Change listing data
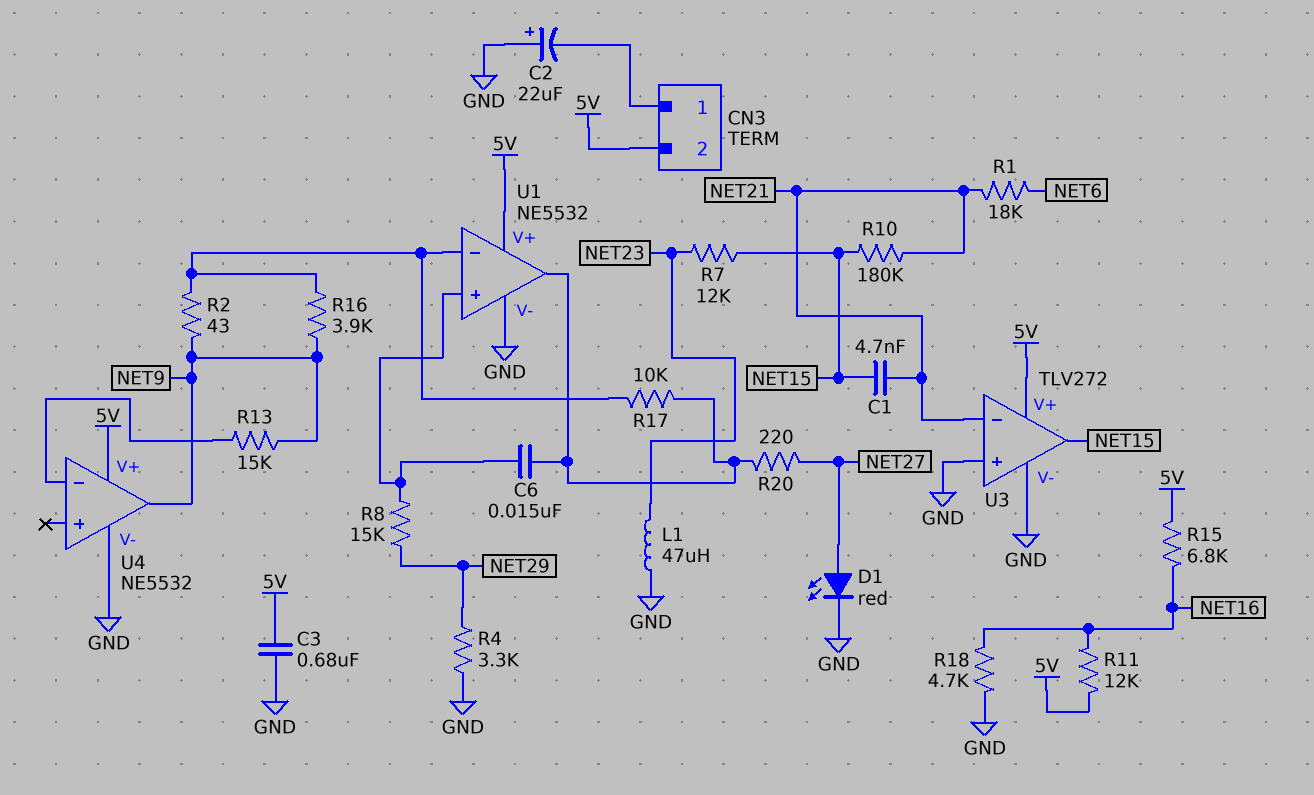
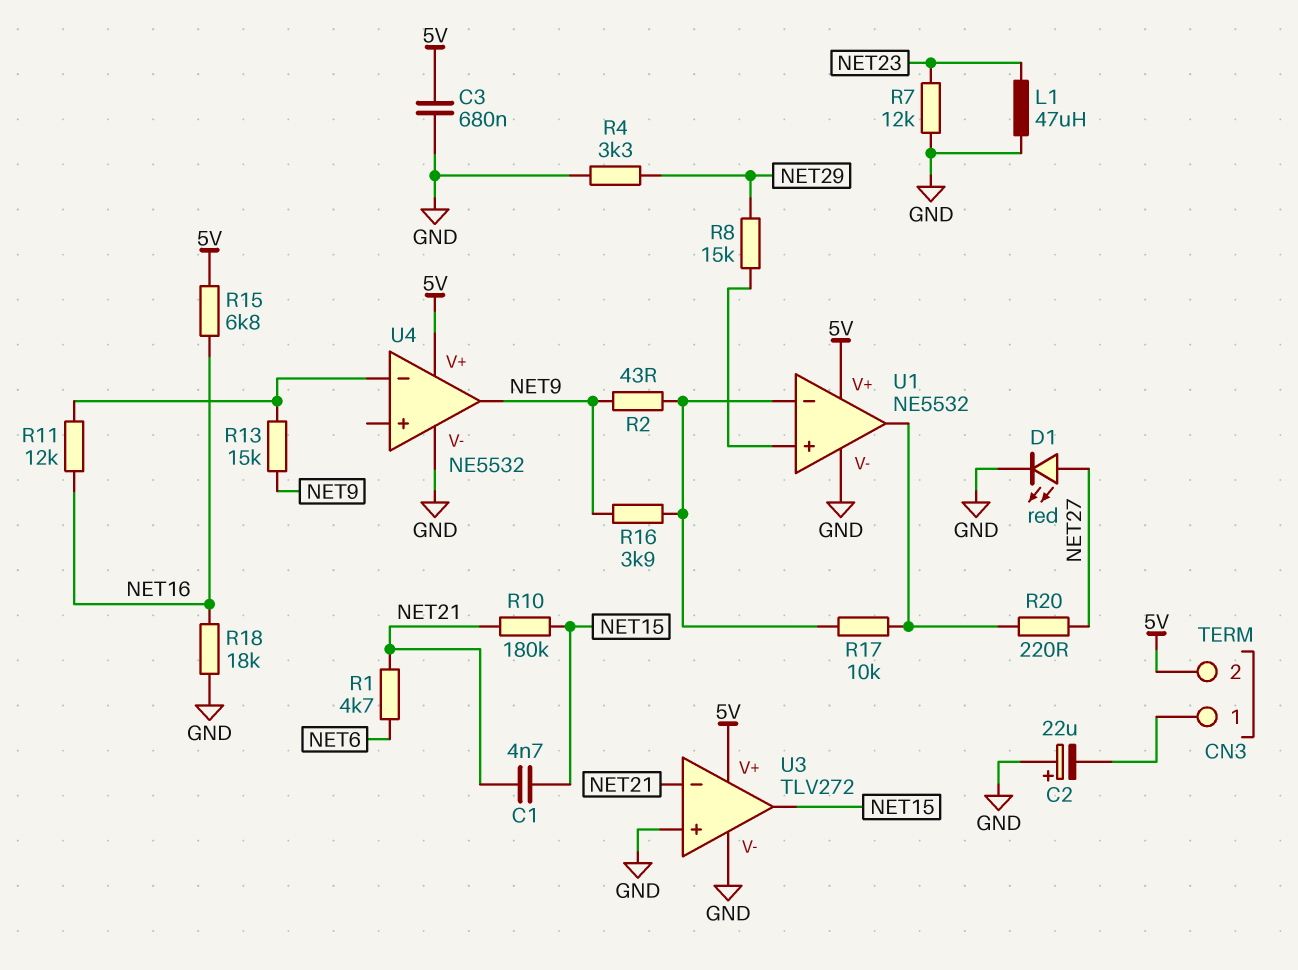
C6: 15nF (U1/in+, U1/out) -> none
R1: 18k (NET6, NET21) -> 4.7k (NET6, NET21)
R7: 12k (NET15, NET23) -> 12k (GND, NET23)
R11: 12k (5V, NET16) -> 12k (NET16, U4/in-)
R18: 4.7k (GND, NET16) -> 18k (GND, NET16)

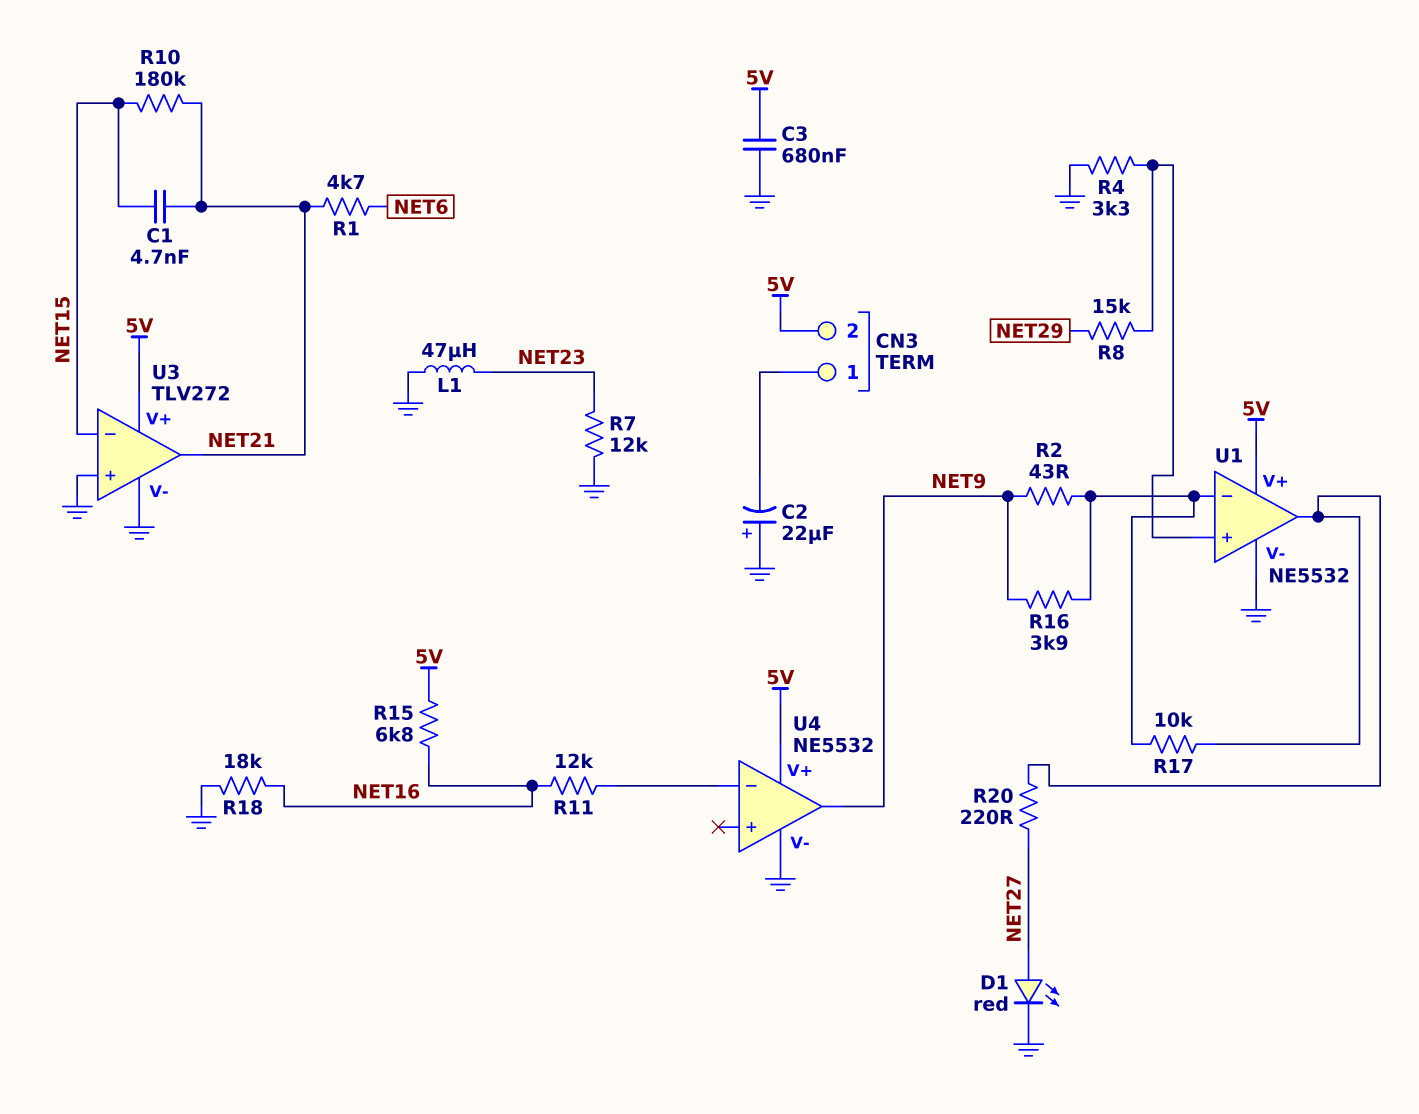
R4: 3.3k (GND, NET29) -> 3.3k (GND, U1/in+)
R13: 15k (NET9, U4/in-) -> none
U3 pin in-: NET21 -> NET15
U3 pin out: NET15 -> NET21

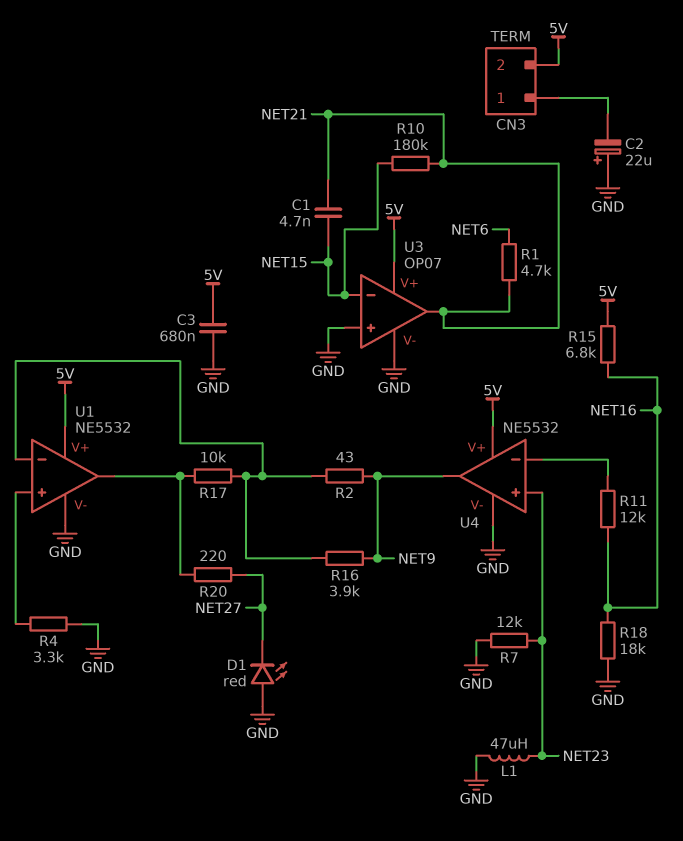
D1: LED red (A NET27, K GND) -> LED red (A GND, K NET27)
R8: 15k (NET29, U1/in+) -> none
U3: TLV272 -> OP07
U4 pin in+: none -> NET23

WHAT IS BEING ASKED —
Go through the entries and filter for lines holding the word "none"; copy each match.

TASK OUTPUT —
C6: 15nF (U1/in+, U1/out) -> none
R13: 15k (NET9, U4/in-) -> none
R8: 15k (NET29, U1/in+) -> none
U4 pin in+: none -> NET23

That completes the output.